━━ DATA UNDER STUDY

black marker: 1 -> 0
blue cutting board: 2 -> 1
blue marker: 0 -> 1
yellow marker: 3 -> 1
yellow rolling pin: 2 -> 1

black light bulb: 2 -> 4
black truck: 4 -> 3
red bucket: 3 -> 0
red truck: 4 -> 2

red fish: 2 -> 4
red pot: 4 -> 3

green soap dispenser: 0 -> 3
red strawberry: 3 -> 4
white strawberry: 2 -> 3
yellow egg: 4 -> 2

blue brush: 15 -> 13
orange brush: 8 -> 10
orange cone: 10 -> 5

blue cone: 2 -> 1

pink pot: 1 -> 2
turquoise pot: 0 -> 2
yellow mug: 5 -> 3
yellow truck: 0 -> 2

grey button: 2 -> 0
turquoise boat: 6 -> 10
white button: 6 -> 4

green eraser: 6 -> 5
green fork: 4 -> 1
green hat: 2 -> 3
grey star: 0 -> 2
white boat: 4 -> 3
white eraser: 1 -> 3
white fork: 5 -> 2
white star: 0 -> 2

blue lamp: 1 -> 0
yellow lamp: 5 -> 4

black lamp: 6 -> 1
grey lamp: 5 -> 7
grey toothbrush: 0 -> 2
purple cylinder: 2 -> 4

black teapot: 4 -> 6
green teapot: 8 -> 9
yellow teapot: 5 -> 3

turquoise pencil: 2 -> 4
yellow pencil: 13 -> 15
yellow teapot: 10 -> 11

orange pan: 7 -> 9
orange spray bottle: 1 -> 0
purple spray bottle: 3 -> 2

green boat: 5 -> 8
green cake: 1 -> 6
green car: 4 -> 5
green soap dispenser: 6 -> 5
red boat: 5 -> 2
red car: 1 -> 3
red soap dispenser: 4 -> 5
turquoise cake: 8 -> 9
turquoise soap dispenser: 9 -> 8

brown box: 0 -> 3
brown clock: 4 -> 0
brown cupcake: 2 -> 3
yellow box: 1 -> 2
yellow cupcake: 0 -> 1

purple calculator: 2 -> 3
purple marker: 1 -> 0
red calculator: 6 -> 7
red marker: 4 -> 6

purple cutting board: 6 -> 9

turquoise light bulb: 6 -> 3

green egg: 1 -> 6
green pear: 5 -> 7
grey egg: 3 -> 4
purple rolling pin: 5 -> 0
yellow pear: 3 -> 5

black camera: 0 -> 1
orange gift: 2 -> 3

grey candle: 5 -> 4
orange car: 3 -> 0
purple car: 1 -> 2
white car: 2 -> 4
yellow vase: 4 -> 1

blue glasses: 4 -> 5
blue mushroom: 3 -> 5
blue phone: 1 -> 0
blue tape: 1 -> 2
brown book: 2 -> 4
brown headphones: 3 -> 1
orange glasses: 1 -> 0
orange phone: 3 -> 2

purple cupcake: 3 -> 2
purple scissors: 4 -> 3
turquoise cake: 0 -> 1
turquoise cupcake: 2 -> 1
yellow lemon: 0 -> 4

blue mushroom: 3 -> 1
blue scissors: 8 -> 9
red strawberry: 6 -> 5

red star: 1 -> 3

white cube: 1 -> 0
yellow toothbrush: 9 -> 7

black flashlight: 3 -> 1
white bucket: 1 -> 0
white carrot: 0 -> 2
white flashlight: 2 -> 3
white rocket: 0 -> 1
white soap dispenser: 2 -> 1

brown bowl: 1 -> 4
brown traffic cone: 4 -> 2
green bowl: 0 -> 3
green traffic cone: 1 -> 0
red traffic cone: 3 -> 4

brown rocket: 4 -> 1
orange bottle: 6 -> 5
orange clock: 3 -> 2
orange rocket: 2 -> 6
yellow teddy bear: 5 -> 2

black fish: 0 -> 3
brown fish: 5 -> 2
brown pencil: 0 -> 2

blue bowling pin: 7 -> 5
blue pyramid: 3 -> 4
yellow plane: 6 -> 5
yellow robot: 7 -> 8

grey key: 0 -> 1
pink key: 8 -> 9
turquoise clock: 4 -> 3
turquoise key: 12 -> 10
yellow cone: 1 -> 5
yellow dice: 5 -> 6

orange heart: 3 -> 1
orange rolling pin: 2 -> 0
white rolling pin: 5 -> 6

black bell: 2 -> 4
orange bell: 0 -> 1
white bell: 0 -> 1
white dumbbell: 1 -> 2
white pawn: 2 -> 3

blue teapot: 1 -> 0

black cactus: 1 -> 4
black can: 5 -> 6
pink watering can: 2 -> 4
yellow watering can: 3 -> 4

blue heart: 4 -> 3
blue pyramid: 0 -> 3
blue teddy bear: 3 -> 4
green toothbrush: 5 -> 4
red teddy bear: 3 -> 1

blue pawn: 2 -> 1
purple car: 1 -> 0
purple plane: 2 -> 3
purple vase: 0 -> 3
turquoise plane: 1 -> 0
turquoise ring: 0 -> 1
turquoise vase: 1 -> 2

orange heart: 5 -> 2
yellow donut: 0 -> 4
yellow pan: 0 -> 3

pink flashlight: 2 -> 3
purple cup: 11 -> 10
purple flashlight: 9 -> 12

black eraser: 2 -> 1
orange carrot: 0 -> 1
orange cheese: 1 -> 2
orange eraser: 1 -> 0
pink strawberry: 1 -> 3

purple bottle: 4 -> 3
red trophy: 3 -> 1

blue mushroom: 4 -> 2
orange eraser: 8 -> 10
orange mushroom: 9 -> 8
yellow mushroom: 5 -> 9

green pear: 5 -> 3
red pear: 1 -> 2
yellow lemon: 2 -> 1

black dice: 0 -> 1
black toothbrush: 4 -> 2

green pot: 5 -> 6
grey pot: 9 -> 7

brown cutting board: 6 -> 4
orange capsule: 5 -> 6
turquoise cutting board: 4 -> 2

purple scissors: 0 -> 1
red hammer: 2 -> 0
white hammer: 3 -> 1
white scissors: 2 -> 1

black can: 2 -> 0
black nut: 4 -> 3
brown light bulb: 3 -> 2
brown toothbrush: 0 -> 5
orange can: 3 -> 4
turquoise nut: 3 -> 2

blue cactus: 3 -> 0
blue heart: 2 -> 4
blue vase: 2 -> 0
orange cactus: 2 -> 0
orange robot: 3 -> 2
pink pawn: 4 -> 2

━━━━

*EXERCISE PROMPT*: What is asked for is an exact copy of the lines above from the one containing "pink key: 8 -> 9" through the one containing "purple cup: 11 -> 10", and only those.

*TASK ANSWER*:
pink key: 8 -> 9
turquoise clock: 4 -> 3
turquoise key: 12 -> 10
yellow cone: 1 -> 5
yellow dice: 5 -> 6

orange heart: 3 -> 1
orange rolling pin: 2 -> 0
white rolling pin: 5 -> 6

black bell: 2 -> 4
orange bell: 0 -> 1
white bell: 0 -> 1
white dumbbell: 1 -> 2
white pawn: 2 -> 3

blue teapot: 1 -> 0

black cactus: 1 -> 4
black can: 5 -> 6
pink watering can: 2 -> 4
yellow watering can: 3 -> 4

blue heart: 4 -> 3
blue pyramid: 0 -> 3
blue teddy bear: 3 -> 4
green toothbrush: 5 -> 4
red teddy bear: 3 -> 1

blue pawn: 2 -> 1
purple car: 1 -> 0
purple plane: 2 -> 3
purple vase: 0 -> 3
turquoise plane: 1 -> 0
turquoise ring: 0 -> 1
turquoise vase: 1 -> 2

orange heart: 5 -> 2
yellow donut: 0 -> 4
yellow pan: 0 -> 3

pink flashlight: 2 -> 3
purple cup: 11 -> 10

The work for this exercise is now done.